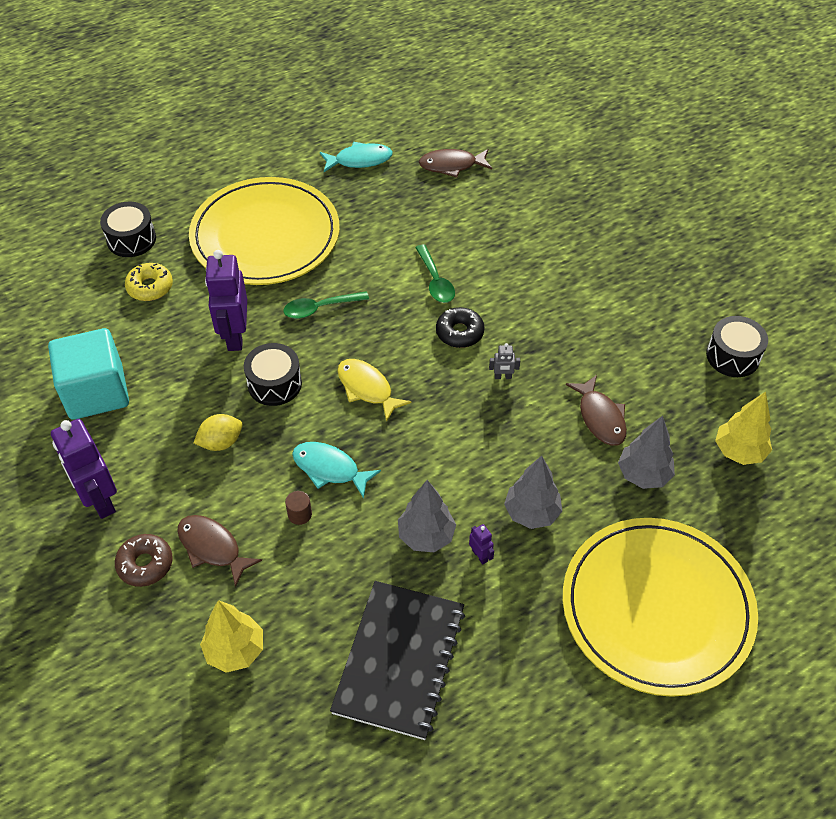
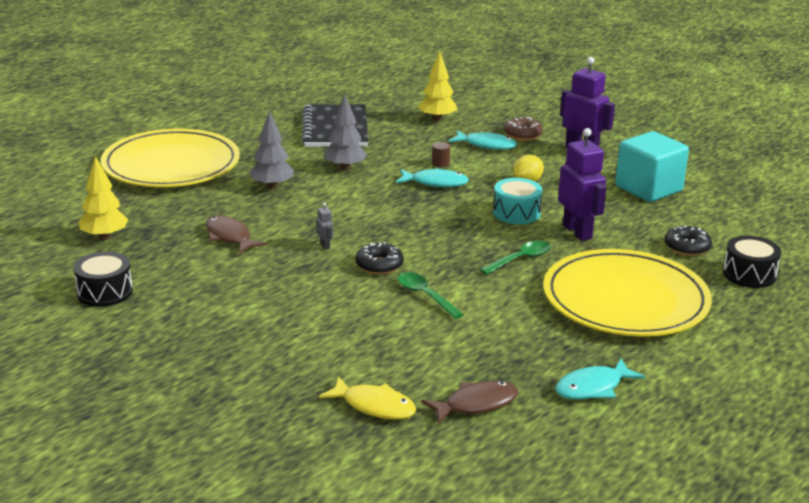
camera: 160 degrees right, 25 degrees down
(150, 287) = (687, 247): yellow donut -> black donut
(212, 548) = (486, 145): brown fish -> turquoise fish
(274, 384) = (516, 213): black drum -> turquoise drum
(367, 388) = (438, 222): yellow fish -> yellow fish (374, 406)
(480, 555) = (302, 166): purple robot -> none
(503, 377) = (325, 245): grey robot -> grey robot turned 90 degrees clockwise
(643, 475) = (187, 214): grey tree -> none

- **Assignment**
The whole listing above is to be printed again exactly; pictures stay out of it.

- **Expected answer**
camera: 160 degrees right, 25 degrees down
(150, 287) = (687, 247): yellow donut -> black donut
(212, 548) = (486, 145): brown fish -> turquoise fish
(274, 384) = (516, 213): black drum -> turquoise drum
(367, 388) = (438, 222): yellow fish -> yellow fish (374, 406)
(480, 555) = (302, 166): purple robot -> none
(503, 377) = (325, 245): grey robot -> grey robot turned 90 degrees clockwise
(643, 475) = (187, 214): grey tree -> none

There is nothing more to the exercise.